[Data extracted from a collection]
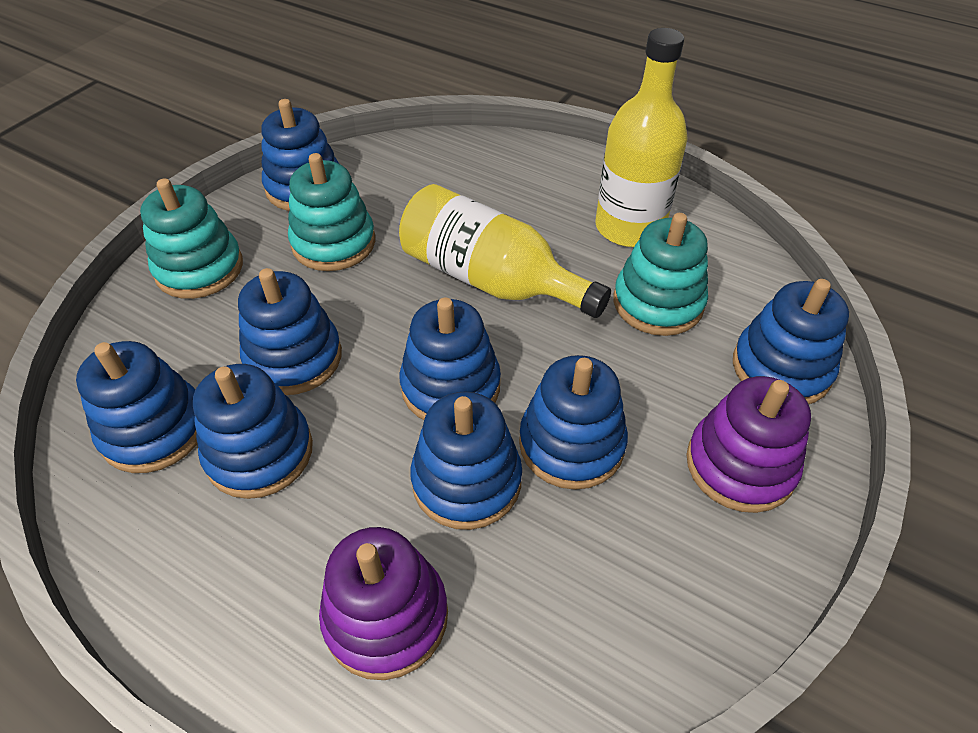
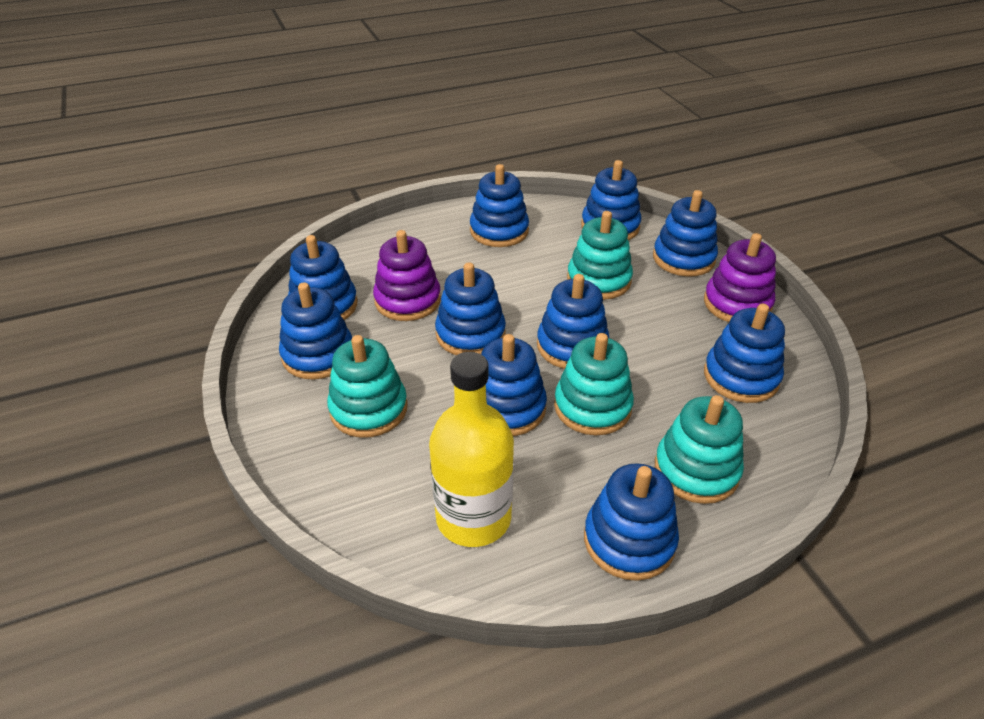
blue stacking toy: 8 -> 10
turquoise stacking toy: 3 -> 4
yellow bottle: 2 -> 1

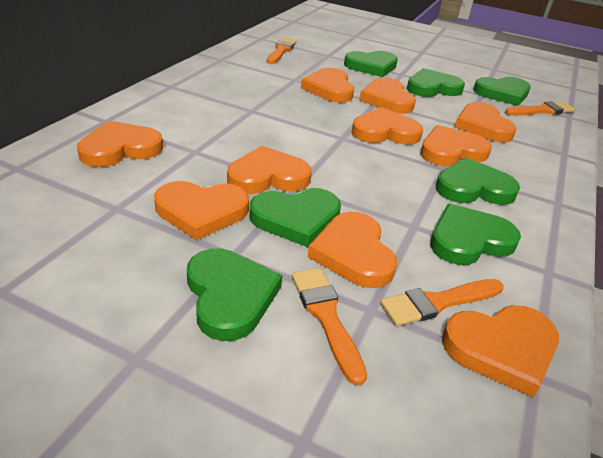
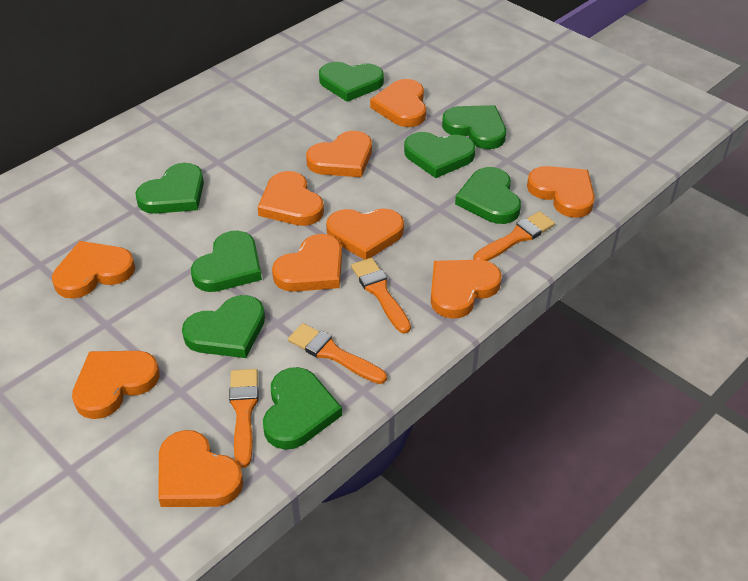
green heart: 7 -> 8

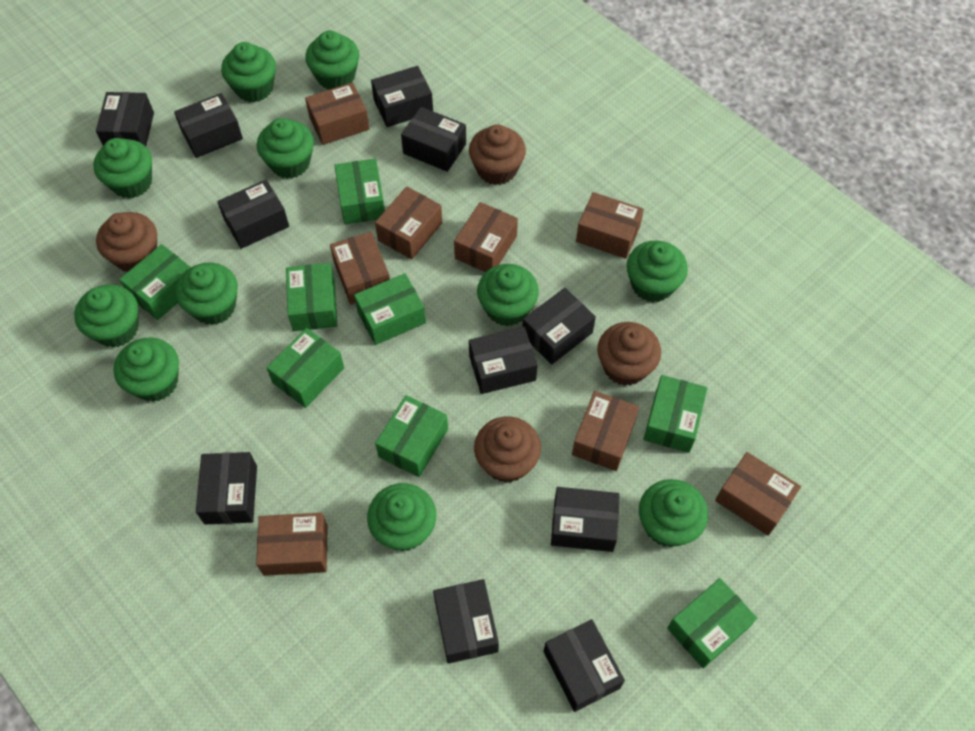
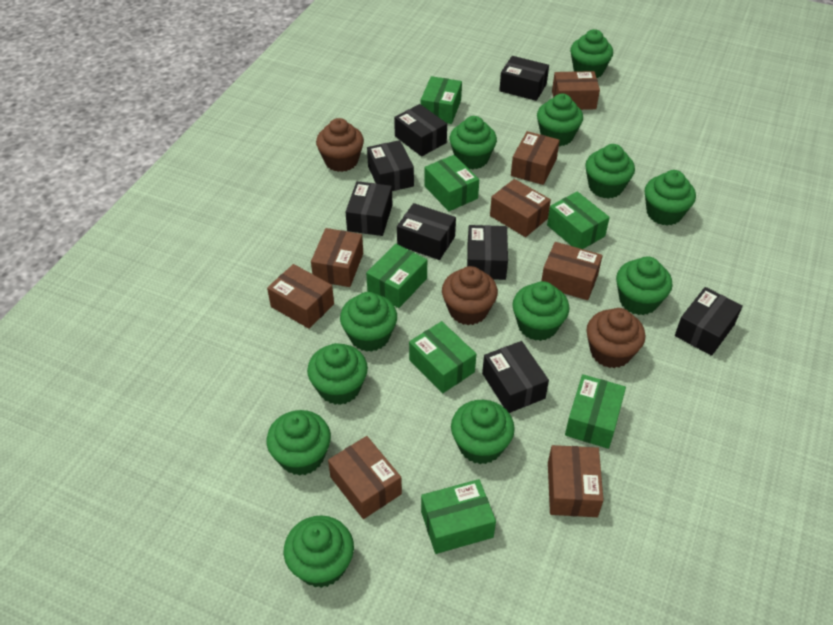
black box: 11 -> 8
brown cupcake: 4 -> 3
green box: 8 -> 7
green cupcake: 11 -> 12

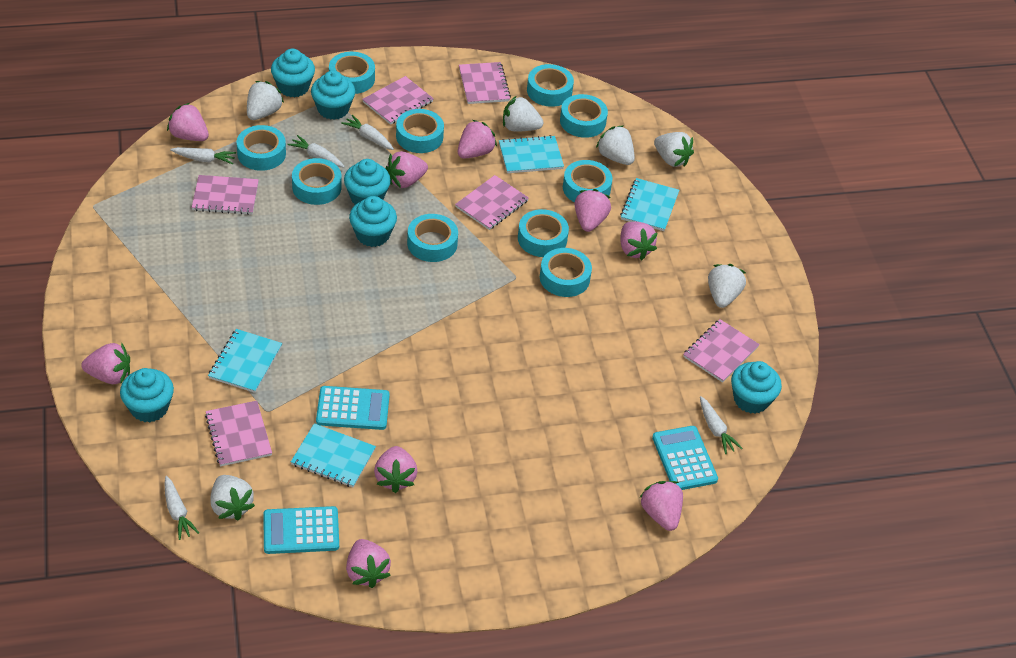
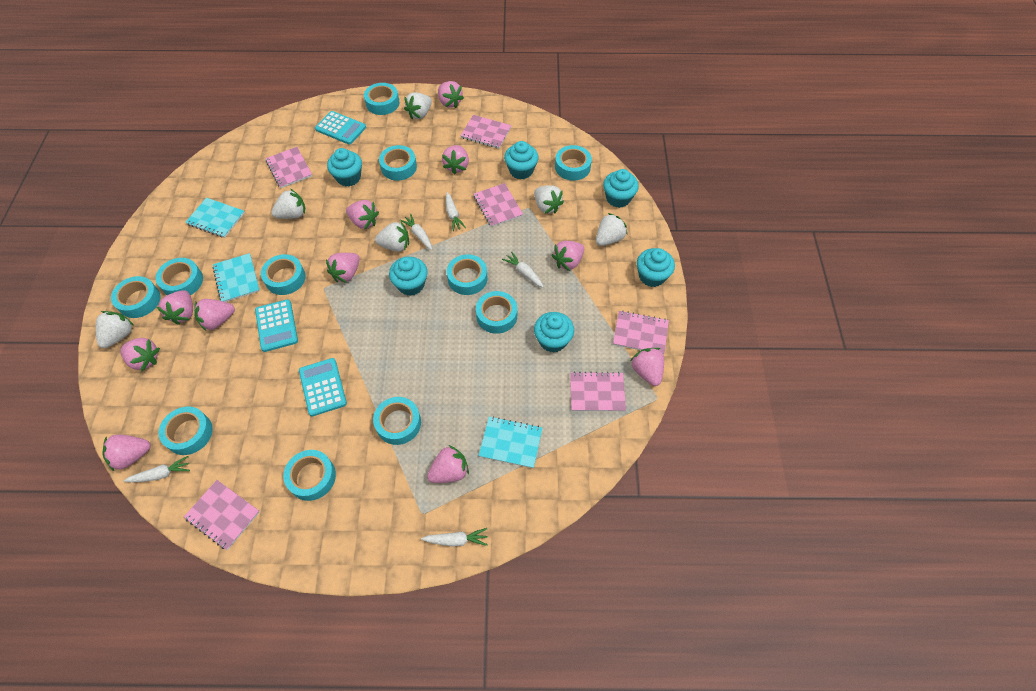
pink strawberry: 9 -> 11
turquoise notebook: 4 -> 3
turquoise tape: 10 -> 11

### Problem details:
The answer should consist of all lines from the records above that hold the word "stacking".

### Exercise response:
blue stacking toy: 8 -> 10
turquoise stacking toy: 3 -> 4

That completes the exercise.